▸ What you have to do: Repeat the data that follows in full. Do not include the pictures.

▸ Given material:
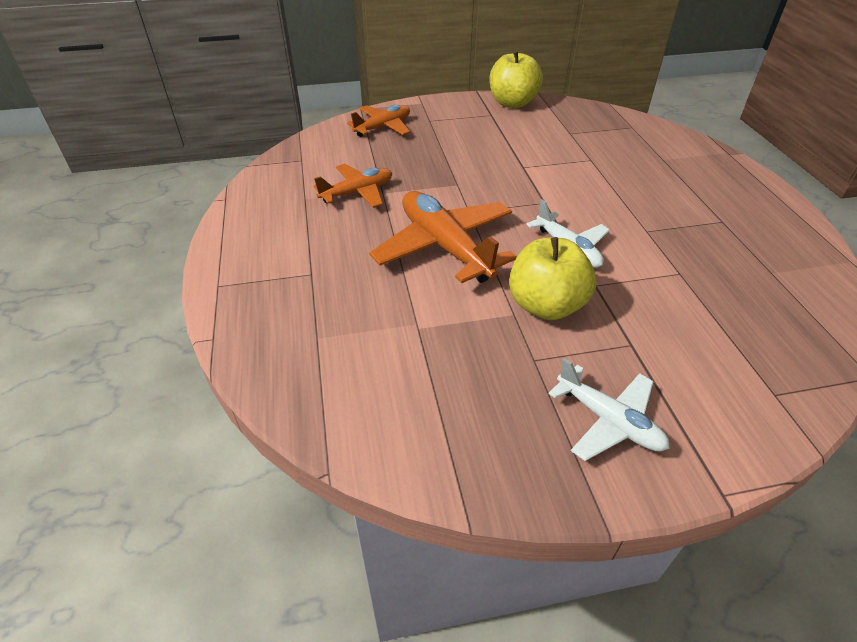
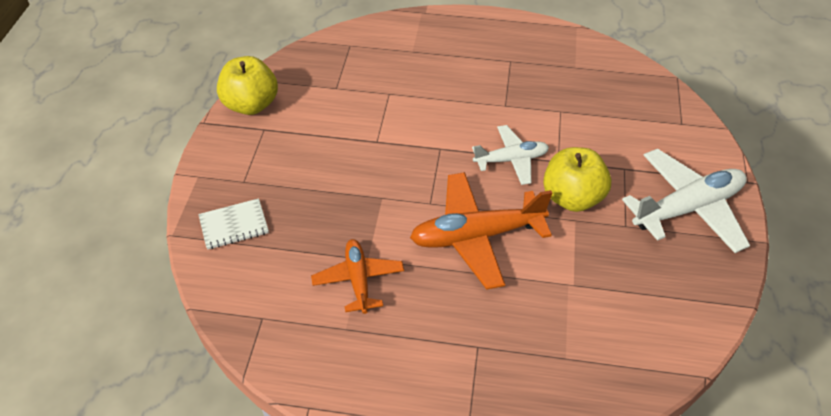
camera: 70 degrees left, 5 degrees up
(383, 127) = (234, 225): orange plane -> white notebook
(608, 421) = (687, 208): white plane -> white plane, size x1.65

▸ Result:
camera: 70 degrees left, 5 degrees up
(383, 127) = (234, 225): orange plane -> white notebook
(608, 421) = (687, 208): white plane -> white plane, size x1.65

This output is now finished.